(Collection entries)
──────────

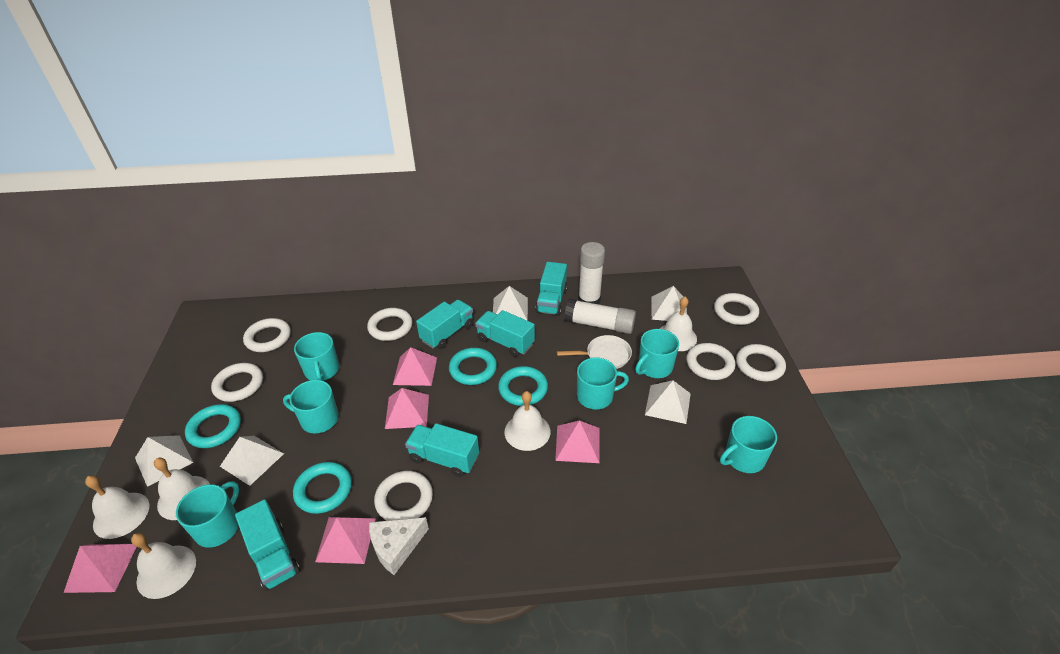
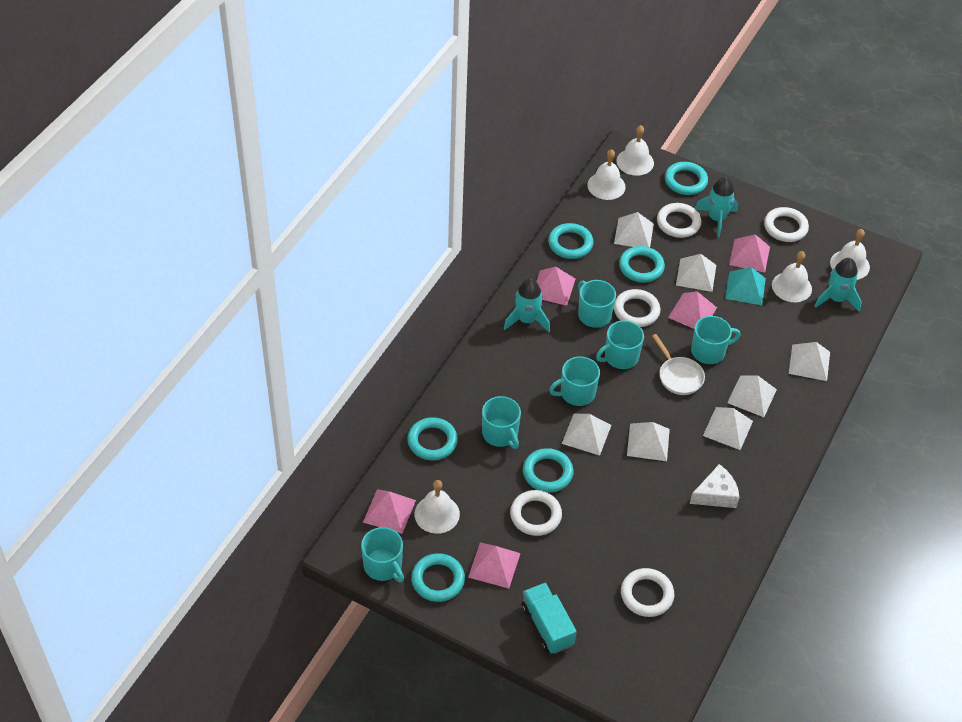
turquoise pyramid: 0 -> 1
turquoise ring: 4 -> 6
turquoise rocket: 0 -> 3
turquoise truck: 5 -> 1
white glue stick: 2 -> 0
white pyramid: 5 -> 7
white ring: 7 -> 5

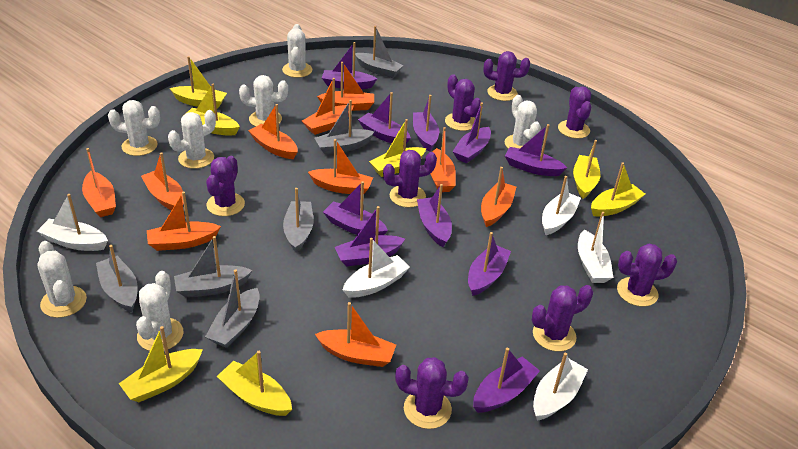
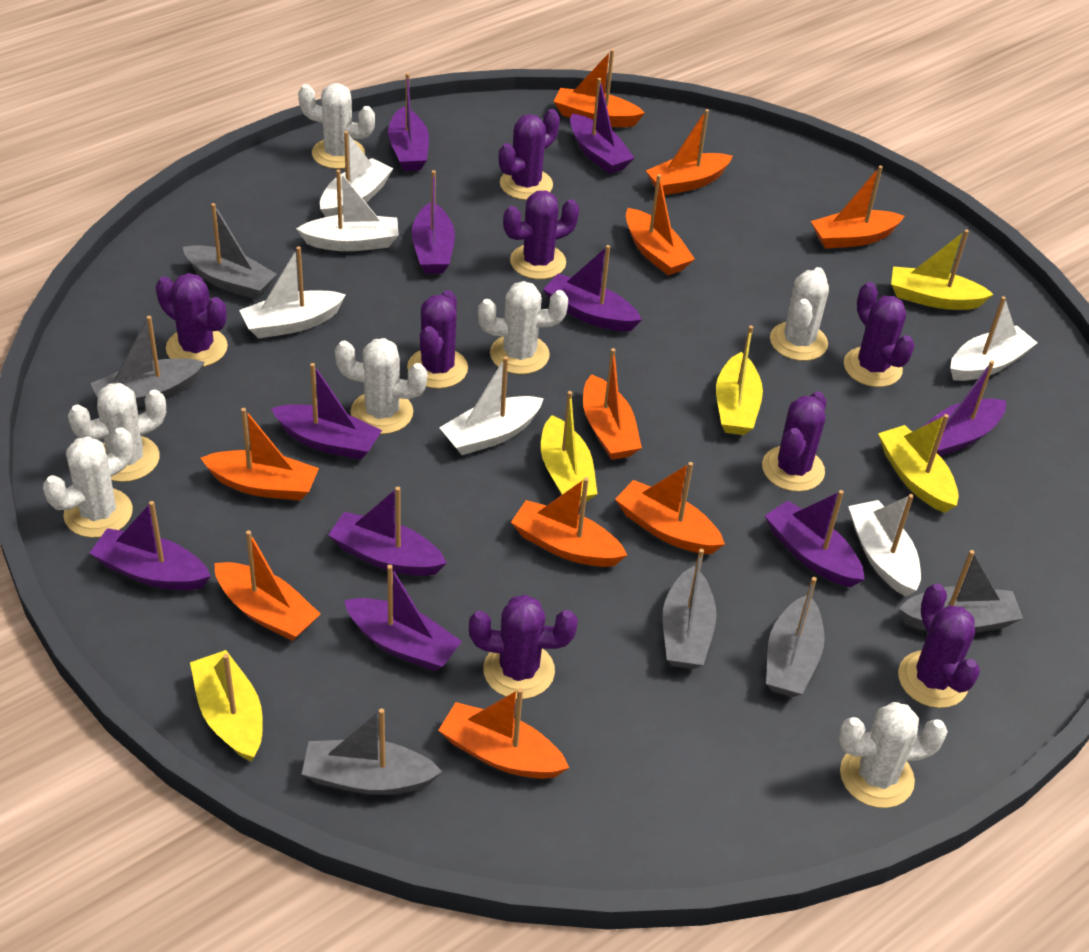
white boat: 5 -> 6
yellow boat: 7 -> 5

──────────

Leave out the pictures, and give all the records again exactly.

▶ _Answer_
turquoise pyramid: 0 -> 1
turquoise ring: 4 -> 6
turquoise rocket: 0 -> 3
turquoise truck: 5 -> 1
white glue stick: 2 -> 0
white pyramid: 5 -> 7
white ring: 7 -> 5

white boat: 5 -> 6
yellow boat: 7 -> 5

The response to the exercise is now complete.